> RECORDS PROVIDED
• • • •

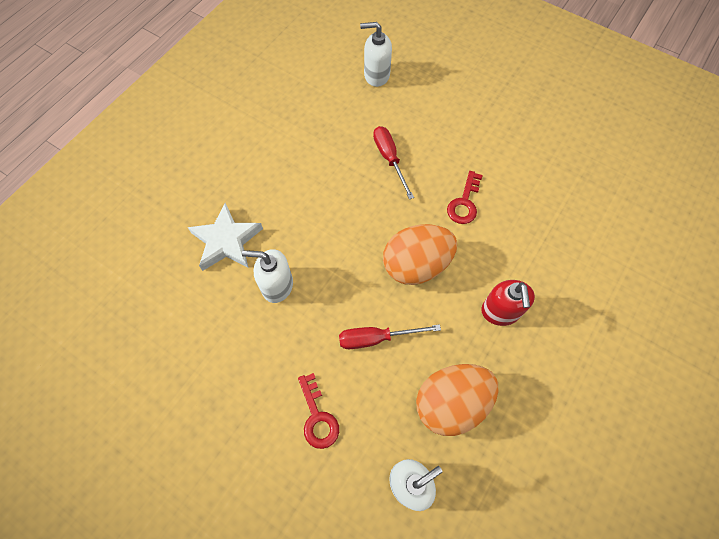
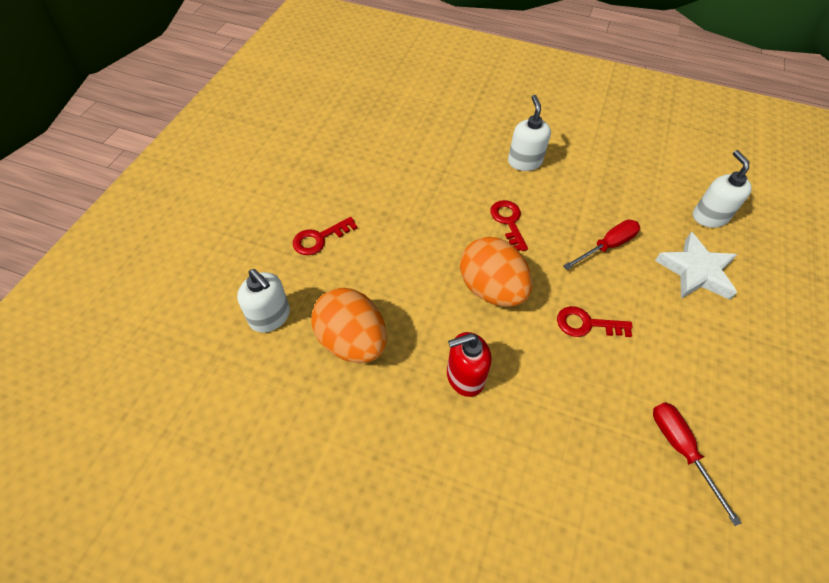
camera: 75 degrees right, 10 degrees down
white star [187,203,263,271] -> white star moved to [655,232,737,300]
white soap dispenser [242,249,293,303] -> white soap dispenser moved to [508,95,551,171]
red screwdriver [339,324,441,349] -> red screwdriver moved to [653,402,742,526]
none -> red key [490,200,528,251]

• • • •

> WHAT YOU WILL DO
All lines containing "white" in the material above should appear in your reply, copied exactly.

> TASK SOLUTION
white star [187,203,263,271] -> white star moved to [655,232,737,300]
white soap dispenser [242,249,293,303] -> white soap dispenser moved to [508,95,551,171]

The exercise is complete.